▶ **What to work on**:
Find every line in the entries that holds the string "green" and report it.

▶ **Listed entries**:
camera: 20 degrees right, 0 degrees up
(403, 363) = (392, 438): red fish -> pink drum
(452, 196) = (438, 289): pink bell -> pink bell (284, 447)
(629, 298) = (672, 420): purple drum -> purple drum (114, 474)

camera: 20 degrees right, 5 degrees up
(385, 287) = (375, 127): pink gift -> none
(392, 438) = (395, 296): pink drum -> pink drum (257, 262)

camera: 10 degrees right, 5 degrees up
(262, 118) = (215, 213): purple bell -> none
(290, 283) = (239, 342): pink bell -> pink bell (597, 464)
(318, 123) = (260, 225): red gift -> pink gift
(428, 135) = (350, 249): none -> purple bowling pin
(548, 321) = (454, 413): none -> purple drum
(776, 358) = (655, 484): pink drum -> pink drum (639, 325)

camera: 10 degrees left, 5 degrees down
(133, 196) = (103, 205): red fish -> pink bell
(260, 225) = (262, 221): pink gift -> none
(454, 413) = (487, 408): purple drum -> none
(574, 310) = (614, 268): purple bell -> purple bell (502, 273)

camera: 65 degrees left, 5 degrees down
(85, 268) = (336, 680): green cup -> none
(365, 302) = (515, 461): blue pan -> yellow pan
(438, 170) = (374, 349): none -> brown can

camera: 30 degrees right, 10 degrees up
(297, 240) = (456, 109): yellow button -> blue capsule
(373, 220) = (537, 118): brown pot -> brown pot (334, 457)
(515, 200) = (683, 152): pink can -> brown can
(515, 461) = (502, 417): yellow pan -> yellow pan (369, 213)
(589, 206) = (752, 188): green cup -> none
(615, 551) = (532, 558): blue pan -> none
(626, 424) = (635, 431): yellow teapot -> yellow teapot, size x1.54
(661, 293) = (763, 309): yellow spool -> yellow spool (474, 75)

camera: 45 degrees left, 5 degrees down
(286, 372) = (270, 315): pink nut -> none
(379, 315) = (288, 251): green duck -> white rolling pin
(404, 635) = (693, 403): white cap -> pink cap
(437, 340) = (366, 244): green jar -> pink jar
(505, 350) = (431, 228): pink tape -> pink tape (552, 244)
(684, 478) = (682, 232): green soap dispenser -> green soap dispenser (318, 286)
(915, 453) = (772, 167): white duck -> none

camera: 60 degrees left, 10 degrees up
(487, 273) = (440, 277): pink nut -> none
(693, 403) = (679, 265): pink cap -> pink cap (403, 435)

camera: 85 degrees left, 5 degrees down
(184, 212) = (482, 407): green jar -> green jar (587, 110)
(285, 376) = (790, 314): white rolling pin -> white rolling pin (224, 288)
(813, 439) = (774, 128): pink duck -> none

▶ **Solution to this problem**:
(85, 268) = (336, 680): green cup -> none
(589, 206) = (752, 188): green cup -> none
(379, 315) = (288, 251): green duck -> white rolling pin
(437, 340) = (366, 244): green jar -> pink jar
(684, 478) = (682, 232): green soap dispenser -> green soap dispenser (318, 286)
(184, 212) = (482, 407): green jar -> green jar (587, 110)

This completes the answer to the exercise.